▶ **What the task requires**: Say how many lines in the records hold "orange". Nothing but the number should be given.

═══ Data under study

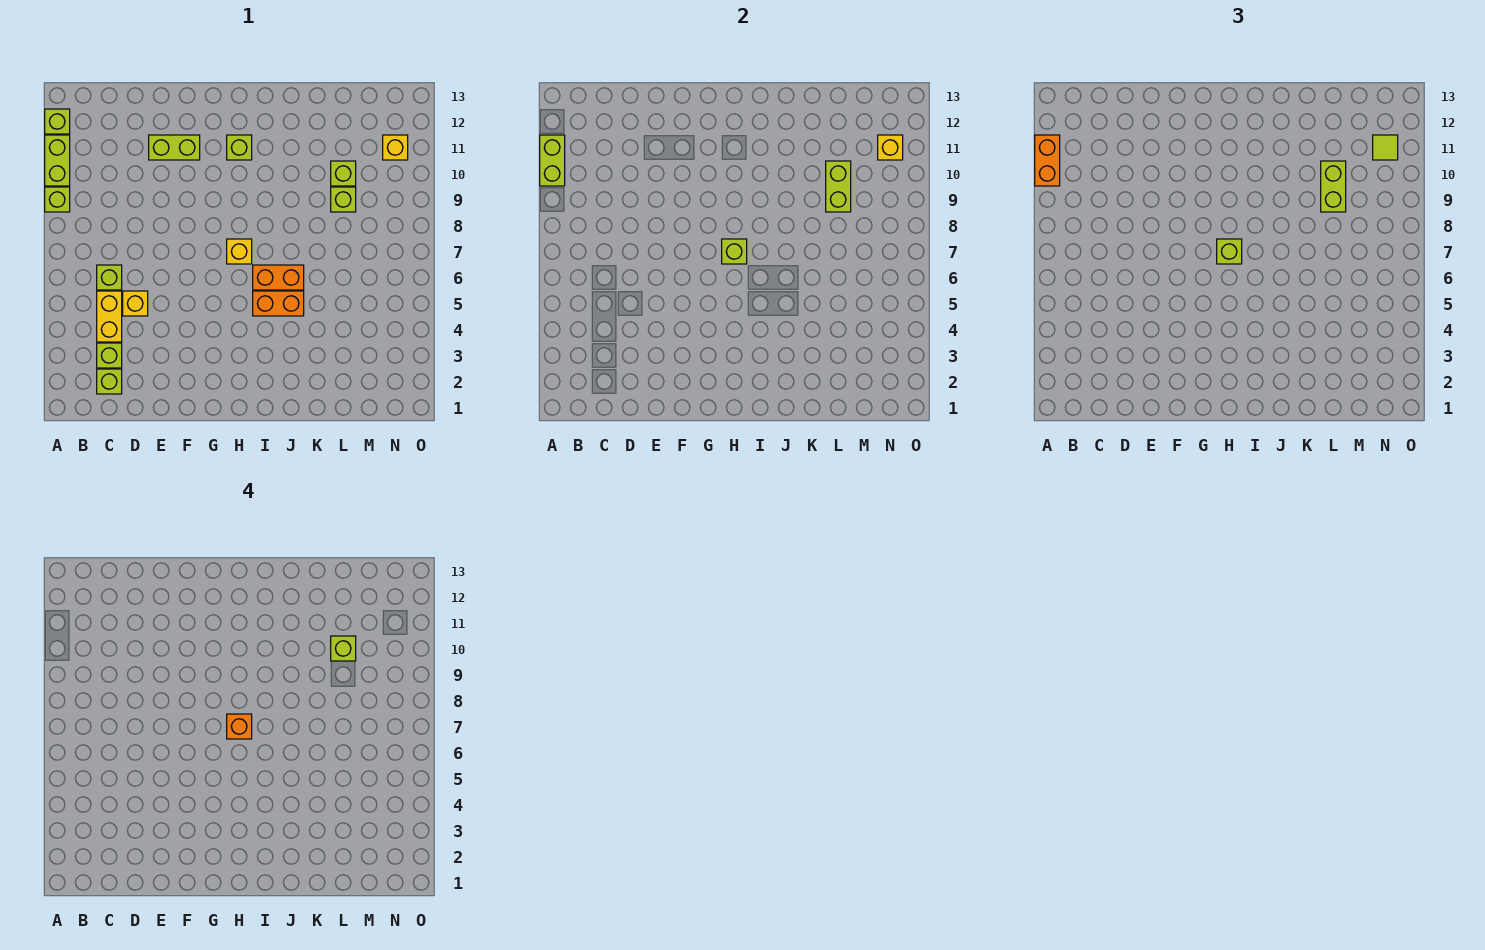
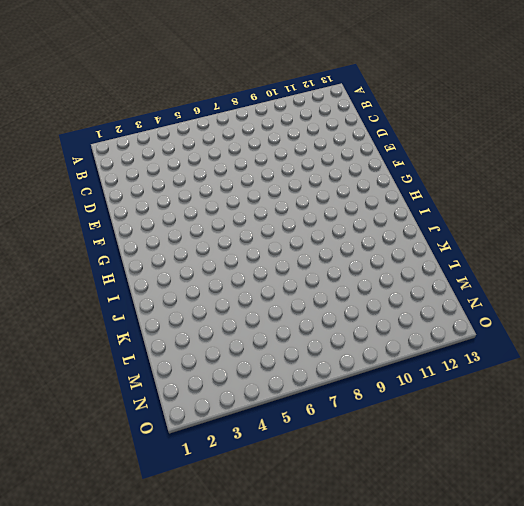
none -> lime brick A9 level 1
none -> lime brick A10:A11 level 1
none -> lime brick A12 level 1

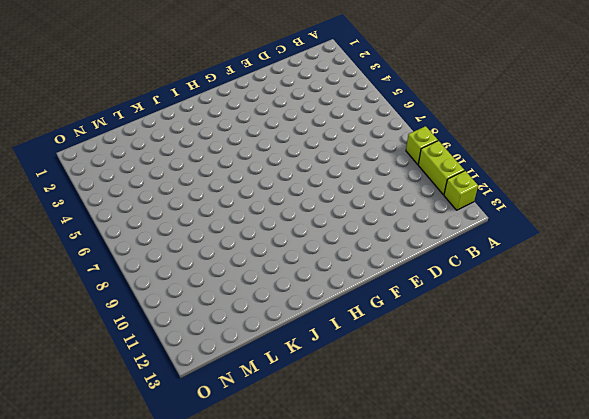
none -> lime brick C2 level 1
none -> lime brick C3 level 1
none -> yellow brick C4:C5 level 1

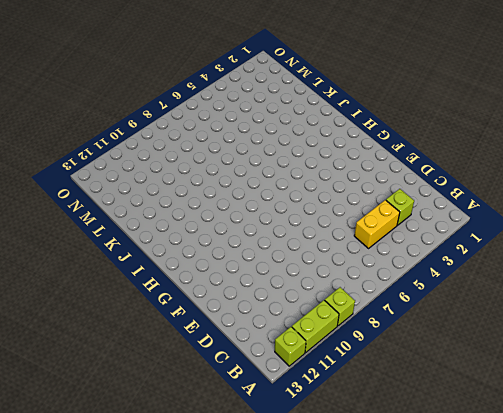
none -> lime brick C2 level 1
none -> lime brick C6 level 1
none -> yellow brick D5 level 1

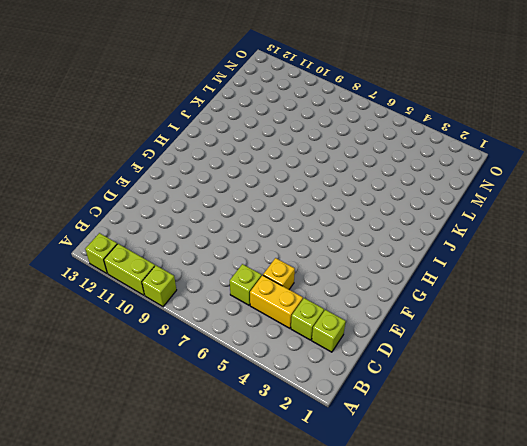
none -> lime brick E11:F11 level 1
none -> yellow brick H7 level 1
none -> lime brick H11 level 1

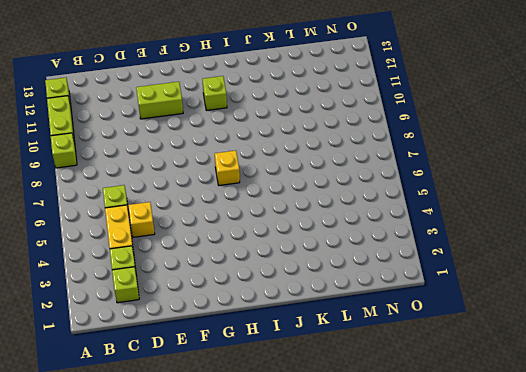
none -> orange brick I5:J5 level 1
none -> orange brick I6:J6 level 1
none -> lime brick L9 level 1

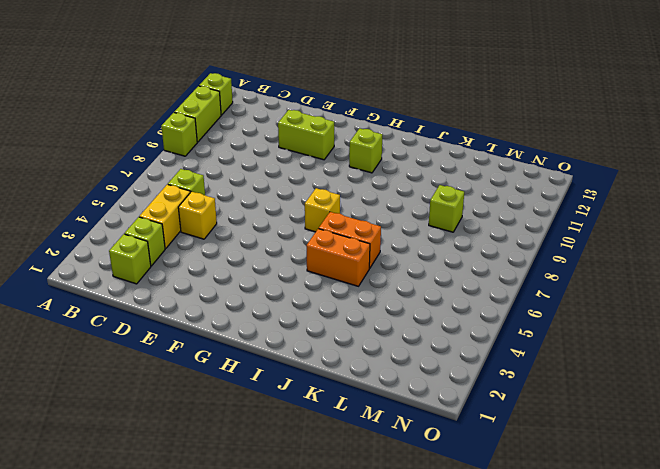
none -> lime brick L10 level 1
none -> yellow brick N11 level 1
none -> lime brick A10:A11 level 2

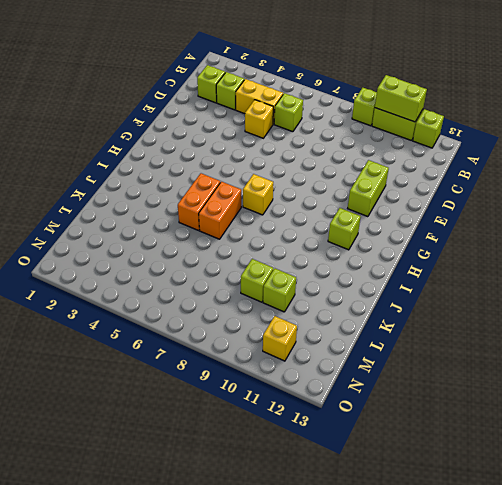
none -> lime brick H7 level 2
none -> lime brick L9:L10 level 2
none -> yellow brick N11 level 2

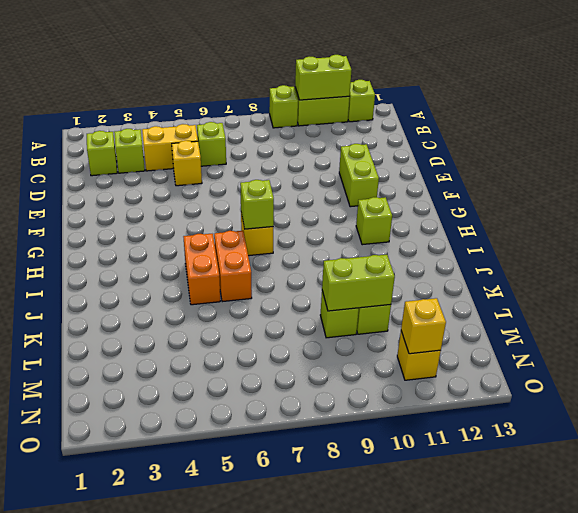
none -> orange brick A10:A11 level 3
none -> lime brick H7 level 3
none -> lime brick L9:L10 level 3

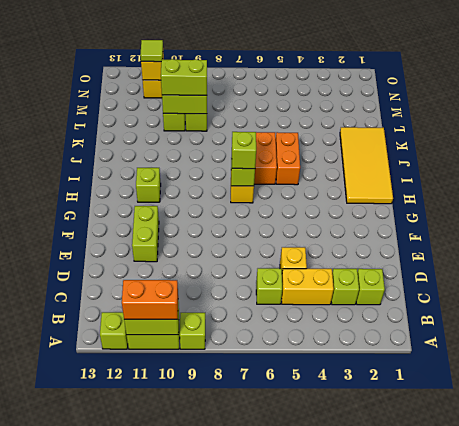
yellow tile H1:K2 level 1 -> none
none -> orange brick H7 level 4
none -> lime brick L10 level 4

══════

▶ **Answer section**: 4